---- SOURCE MATERIAL

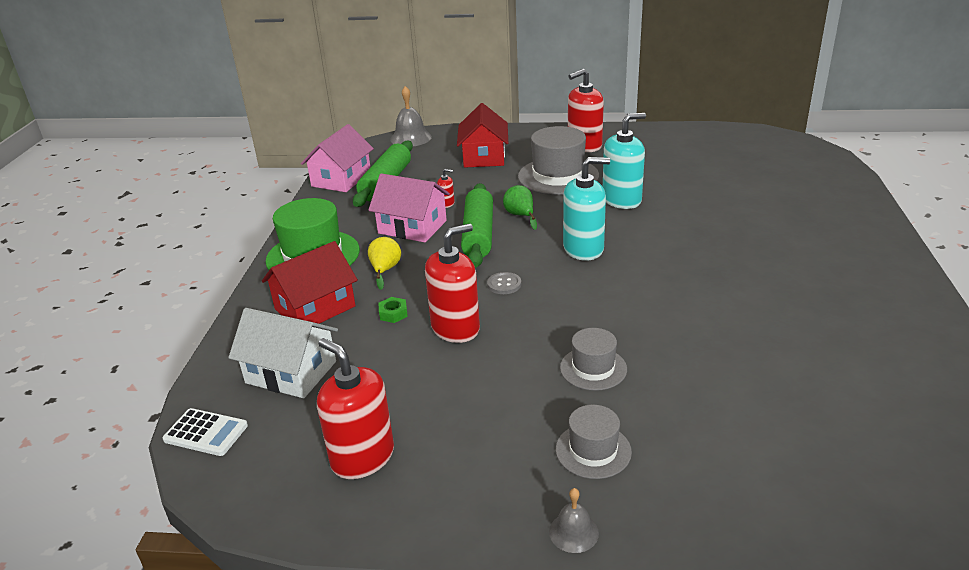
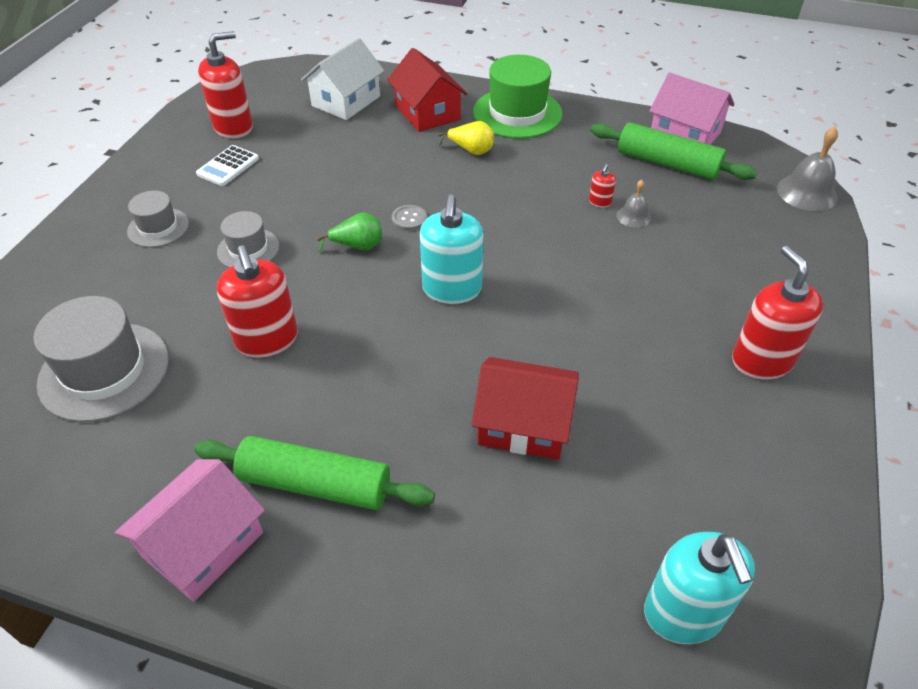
camera: 100 degrees right, 15 degrees up
white calculator [162,408,248,456] -> white calculator moved to [196,145,259,186]
pink house [368,174,450,242] -> pink house moved to [115,459,265,602]
green nut [378,297,408,323] -> none
red soap dispenser [425,224,480,343] -> red soap dispenser moved to [217,246,298,358]
red house [457,103,508,168] -> red house moved to [472,357,579,460]
green rolling pin [461,183,493,268] -> green rolling pin moved to [194,436,435,510]
green pear [503,185,537,230] -> green pear moved to [317,212,382,252]
grey hat [518,126,599,195] -> grey hat moved to [33,296,169,422]
grey bell [549,488,599,553] -> grey bell moved to [616,180,651,228]
turquoise soap dispenser [603,113,646,209] -> turquoise soap dispenser moved to [644,532,755,644]

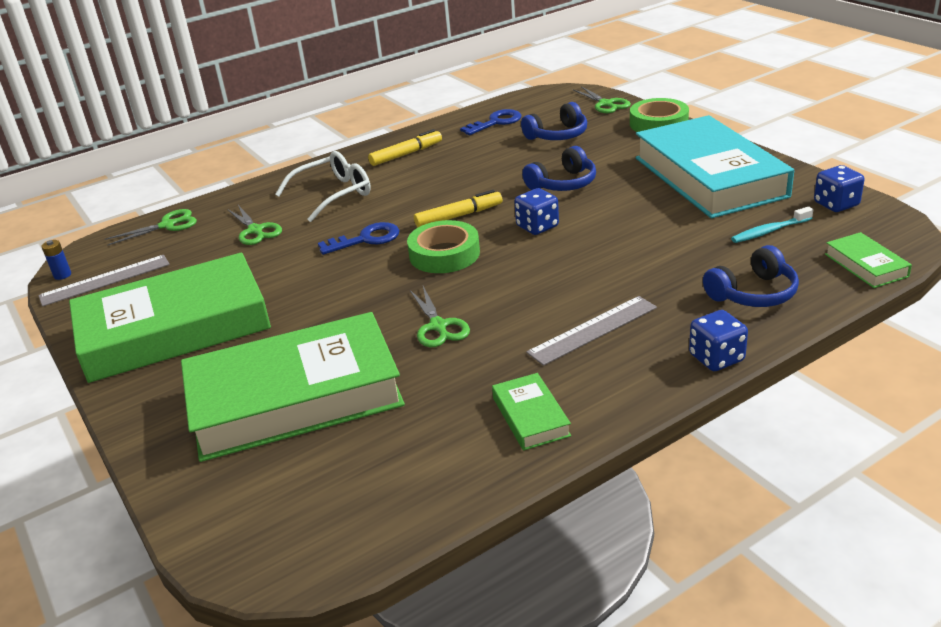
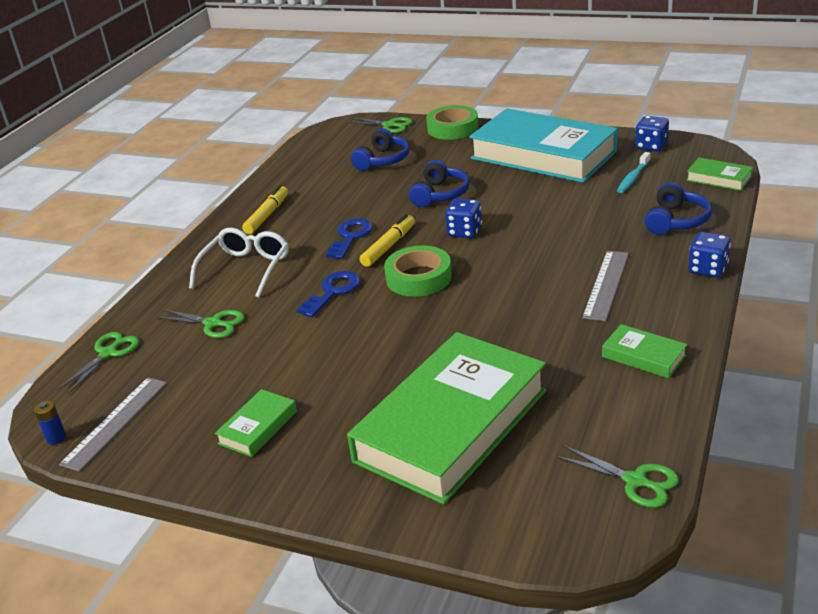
camera: 35 degrees left, 0 degrees up
green book [69,252,271,383] -> green book [215,389,297,457], size x0.41
green scissors [410,286,470,347] -> green scissors moved to [555,445,679,508]
blue key [460,109,522,135] -> blue key moved to [326,218,373,259]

--------

EXERCISE DESCRIPTION: Of the entries above, transcribe exactly those lines that fall between the line containing "pink house [368,174,450,242]" and the line containing "grey hat [518,126,599,195]", together with those two lines.

RESPONSE:
pink house [368,174,450,242] -> pink house moved to [115,459,265,602]
green nut [378,297,408,323] -> none
red soap dispenser [425,224,480,343] -> red soap dispenser moved to [217,246,298,358]
red house [457,103,508,168] -> red house moved to [472,357,579,460]
green rolling pin [461,183,493,268] -> green rolling pin moved to [194,436,435,510]
green pear [503,185,537,230] -> green pear moved to [317,212,382,252]
grey hat [518,126,599,195] -> grey hat moved to [33,296,169,422]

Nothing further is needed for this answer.